*WHAT IS EXPECTED*:
Whenever a line below holds the word "brown", count it; please give only the final number.

*MATERIAL FOR THE TASK*:
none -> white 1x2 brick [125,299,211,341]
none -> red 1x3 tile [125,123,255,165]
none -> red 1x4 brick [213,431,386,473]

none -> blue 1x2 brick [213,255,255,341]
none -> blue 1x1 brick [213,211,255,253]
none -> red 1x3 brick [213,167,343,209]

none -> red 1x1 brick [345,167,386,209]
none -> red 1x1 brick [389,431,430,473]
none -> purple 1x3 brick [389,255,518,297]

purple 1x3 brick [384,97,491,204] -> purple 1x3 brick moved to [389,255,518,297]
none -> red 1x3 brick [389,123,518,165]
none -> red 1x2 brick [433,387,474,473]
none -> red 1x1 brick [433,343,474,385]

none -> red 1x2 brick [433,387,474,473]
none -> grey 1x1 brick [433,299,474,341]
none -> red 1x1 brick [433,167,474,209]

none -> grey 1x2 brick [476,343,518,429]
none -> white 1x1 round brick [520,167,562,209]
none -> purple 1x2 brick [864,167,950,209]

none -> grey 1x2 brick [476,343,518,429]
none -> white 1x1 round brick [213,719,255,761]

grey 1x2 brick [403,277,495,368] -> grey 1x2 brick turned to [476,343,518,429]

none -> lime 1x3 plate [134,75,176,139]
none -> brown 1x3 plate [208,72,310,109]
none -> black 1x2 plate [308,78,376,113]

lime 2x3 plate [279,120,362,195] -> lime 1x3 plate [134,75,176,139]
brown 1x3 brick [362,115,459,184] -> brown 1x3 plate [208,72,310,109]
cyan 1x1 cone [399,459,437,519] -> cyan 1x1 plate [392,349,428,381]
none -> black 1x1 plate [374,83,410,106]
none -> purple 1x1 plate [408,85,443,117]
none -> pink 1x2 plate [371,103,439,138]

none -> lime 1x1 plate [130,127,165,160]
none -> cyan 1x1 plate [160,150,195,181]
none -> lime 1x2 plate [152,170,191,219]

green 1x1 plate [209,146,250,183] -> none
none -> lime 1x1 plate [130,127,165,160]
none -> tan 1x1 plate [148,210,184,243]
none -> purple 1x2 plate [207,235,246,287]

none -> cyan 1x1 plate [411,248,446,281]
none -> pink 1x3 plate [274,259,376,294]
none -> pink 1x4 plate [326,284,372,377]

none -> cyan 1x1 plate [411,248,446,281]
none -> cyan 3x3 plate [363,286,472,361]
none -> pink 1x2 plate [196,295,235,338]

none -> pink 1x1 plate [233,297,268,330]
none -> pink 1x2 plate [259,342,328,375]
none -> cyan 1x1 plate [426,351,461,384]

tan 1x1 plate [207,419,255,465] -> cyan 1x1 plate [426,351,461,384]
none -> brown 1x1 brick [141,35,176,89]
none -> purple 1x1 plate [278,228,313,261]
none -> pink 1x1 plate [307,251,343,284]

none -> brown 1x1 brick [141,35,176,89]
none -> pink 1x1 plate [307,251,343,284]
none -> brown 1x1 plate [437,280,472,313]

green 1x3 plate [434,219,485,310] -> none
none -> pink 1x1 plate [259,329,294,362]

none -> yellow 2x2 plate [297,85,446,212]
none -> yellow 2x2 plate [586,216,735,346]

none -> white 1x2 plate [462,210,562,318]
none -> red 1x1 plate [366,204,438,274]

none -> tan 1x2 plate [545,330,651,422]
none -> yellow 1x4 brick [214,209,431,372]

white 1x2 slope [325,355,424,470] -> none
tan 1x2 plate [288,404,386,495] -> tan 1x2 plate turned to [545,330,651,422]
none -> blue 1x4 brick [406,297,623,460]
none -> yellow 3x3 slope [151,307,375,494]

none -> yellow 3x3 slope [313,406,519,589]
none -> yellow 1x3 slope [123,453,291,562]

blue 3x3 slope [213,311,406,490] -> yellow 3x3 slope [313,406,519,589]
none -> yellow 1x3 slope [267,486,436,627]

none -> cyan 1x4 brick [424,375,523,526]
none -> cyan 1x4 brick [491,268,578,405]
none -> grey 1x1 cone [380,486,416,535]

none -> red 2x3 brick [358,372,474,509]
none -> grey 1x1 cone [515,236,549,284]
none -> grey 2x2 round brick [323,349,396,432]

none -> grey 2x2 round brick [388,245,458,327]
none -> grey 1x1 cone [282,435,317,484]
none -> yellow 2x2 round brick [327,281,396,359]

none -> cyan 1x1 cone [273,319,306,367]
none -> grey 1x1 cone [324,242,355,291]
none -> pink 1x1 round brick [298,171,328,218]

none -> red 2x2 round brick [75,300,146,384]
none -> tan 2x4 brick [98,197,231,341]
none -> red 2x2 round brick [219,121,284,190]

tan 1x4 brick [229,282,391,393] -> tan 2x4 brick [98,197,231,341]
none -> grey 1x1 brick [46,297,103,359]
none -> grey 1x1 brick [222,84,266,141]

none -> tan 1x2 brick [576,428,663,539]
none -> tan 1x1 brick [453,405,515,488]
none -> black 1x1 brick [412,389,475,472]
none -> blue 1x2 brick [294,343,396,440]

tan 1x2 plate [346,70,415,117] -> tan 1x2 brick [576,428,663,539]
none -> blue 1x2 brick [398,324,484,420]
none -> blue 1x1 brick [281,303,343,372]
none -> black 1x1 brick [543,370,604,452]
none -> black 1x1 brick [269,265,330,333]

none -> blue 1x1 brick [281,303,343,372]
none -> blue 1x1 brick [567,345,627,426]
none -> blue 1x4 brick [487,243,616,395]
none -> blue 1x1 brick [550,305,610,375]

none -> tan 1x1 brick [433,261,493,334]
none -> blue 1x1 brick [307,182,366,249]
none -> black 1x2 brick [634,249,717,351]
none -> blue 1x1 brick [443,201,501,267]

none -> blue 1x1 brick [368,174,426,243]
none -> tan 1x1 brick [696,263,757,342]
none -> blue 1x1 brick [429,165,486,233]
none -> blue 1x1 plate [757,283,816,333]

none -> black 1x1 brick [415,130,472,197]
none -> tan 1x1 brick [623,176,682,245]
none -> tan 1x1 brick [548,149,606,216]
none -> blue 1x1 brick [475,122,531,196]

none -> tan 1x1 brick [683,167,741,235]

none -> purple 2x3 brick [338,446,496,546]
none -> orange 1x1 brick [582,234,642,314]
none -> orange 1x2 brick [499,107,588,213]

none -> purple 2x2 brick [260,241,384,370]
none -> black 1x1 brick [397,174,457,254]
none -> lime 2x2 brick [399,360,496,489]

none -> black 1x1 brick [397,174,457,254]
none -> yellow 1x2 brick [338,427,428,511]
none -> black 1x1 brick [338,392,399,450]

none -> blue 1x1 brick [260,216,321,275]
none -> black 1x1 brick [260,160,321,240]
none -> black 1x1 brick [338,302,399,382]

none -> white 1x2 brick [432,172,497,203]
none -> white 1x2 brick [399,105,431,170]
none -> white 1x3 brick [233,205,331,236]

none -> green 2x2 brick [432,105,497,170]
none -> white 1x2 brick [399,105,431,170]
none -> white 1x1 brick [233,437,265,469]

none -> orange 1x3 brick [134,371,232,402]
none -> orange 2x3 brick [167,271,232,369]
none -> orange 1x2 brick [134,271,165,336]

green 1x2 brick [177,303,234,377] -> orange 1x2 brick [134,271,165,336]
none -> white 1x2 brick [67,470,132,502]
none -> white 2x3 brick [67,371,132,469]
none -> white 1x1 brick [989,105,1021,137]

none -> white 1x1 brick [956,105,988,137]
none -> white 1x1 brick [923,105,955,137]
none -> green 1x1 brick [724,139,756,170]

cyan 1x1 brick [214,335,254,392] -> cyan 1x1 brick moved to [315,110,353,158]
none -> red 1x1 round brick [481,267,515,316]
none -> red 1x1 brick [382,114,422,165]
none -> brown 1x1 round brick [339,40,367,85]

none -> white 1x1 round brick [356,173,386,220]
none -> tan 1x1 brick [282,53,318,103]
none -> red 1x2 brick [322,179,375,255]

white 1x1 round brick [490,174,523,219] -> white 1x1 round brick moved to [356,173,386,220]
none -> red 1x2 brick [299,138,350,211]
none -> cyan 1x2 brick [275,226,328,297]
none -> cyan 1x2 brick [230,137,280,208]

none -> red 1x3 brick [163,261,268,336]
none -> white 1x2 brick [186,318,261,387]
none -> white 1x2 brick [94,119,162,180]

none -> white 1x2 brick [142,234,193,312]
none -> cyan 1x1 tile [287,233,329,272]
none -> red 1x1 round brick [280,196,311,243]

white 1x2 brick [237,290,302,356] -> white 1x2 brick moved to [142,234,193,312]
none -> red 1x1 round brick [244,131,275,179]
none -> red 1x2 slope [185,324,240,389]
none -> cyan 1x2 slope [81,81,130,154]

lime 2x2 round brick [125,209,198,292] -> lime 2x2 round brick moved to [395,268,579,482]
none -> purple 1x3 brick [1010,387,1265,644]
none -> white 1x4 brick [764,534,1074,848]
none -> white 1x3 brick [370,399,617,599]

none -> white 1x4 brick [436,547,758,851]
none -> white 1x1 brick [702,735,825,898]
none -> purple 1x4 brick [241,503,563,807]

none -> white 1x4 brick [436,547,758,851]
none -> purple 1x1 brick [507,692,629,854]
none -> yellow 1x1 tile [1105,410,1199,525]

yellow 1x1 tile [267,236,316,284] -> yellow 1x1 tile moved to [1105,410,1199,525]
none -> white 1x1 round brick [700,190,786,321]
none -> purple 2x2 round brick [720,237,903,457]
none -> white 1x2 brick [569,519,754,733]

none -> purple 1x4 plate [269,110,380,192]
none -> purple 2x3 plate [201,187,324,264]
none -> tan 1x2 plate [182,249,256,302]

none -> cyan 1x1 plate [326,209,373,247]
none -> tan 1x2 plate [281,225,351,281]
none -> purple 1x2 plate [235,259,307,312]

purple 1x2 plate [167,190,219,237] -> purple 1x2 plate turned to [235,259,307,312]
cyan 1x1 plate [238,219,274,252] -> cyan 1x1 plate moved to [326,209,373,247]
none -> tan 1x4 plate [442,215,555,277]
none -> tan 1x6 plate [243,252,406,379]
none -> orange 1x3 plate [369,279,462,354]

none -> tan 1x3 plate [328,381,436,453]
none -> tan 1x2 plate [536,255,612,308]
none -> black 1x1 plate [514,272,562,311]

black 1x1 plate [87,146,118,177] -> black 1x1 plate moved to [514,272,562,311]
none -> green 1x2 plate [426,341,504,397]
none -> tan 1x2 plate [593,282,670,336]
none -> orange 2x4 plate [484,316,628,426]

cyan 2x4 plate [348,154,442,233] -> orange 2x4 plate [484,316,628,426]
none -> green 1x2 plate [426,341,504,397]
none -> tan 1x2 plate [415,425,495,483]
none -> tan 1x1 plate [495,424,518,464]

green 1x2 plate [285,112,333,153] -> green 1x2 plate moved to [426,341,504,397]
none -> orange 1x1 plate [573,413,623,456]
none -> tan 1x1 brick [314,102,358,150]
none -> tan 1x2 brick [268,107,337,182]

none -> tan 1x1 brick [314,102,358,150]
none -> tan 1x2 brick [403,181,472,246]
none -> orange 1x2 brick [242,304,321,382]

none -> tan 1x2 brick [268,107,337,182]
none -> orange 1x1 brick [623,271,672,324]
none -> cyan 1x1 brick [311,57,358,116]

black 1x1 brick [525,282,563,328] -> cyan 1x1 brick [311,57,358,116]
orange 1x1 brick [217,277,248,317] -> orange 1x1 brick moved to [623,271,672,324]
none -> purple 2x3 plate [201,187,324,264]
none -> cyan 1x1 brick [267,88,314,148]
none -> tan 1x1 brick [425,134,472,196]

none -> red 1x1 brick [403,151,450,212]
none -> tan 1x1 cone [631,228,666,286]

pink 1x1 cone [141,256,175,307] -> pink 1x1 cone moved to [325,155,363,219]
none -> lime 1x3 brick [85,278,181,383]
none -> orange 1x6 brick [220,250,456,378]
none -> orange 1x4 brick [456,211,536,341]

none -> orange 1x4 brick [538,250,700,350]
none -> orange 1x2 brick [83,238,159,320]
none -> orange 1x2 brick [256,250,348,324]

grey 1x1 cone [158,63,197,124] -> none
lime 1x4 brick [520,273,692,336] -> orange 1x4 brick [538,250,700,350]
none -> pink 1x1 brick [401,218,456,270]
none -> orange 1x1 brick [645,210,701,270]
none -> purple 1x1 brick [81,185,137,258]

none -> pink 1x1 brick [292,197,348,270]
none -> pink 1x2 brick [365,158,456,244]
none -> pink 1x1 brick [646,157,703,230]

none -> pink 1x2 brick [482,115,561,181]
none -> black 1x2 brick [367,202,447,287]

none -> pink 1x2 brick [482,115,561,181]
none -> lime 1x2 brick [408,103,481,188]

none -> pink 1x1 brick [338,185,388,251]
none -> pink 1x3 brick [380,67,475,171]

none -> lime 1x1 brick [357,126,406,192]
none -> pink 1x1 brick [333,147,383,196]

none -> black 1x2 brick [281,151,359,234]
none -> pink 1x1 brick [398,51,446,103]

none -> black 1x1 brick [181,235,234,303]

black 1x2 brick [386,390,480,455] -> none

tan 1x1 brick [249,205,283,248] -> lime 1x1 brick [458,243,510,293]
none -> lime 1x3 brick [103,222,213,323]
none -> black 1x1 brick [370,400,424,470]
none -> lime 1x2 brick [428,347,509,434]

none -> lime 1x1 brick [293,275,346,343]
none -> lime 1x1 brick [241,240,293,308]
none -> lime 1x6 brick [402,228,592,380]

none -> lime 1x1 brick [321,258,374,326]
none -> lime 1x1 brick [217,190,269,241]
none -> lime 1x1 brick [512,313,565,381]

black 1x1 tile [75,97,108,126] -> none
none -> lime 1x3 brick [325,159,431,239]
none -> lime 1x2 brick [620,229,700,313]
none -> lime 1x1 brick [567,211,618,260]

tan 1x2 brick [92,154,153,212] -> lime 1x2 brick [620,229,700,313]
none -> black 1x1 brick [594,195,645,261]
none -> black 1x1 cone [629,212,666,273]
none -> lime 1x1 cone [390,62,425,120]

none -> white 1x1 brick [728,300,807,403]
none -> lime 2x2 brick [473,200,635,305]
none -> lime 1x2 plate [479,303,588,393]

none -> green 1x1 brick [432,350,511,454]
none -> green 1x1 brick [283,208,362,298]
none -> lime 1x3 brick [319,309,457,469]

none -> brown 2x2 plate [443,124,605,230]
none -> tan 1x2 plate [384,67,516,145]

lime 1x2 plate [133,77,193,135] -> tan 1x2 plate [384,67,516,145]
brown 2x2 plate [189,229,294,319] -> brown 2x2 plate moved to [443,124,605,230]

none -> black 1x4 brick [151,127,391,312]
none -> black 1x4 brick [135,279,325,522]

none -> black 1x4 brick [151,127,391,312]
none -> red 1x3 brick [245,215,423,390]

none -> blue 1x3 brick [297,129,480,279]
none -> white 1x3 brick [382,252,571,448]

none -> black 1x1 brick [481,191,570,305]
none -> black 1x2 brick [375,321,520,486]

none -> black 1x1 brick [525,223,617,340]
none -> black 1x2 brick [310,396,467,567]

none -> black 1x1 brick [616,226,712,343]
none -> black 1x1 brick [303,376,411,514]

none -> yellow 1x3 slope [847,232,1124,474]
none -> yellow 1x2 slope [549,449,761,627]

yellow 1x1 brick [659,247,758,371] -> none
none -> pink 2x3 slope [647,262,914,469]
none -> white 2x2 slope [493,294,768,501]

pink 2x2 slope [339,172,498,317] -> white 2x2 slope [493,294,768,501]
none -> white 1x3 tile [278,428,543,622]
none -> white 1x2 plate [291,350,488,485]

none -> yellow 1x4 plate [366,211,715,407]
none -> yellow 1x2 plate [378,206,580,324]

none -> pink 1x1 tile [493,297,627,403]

*TASK ANSWER*:
8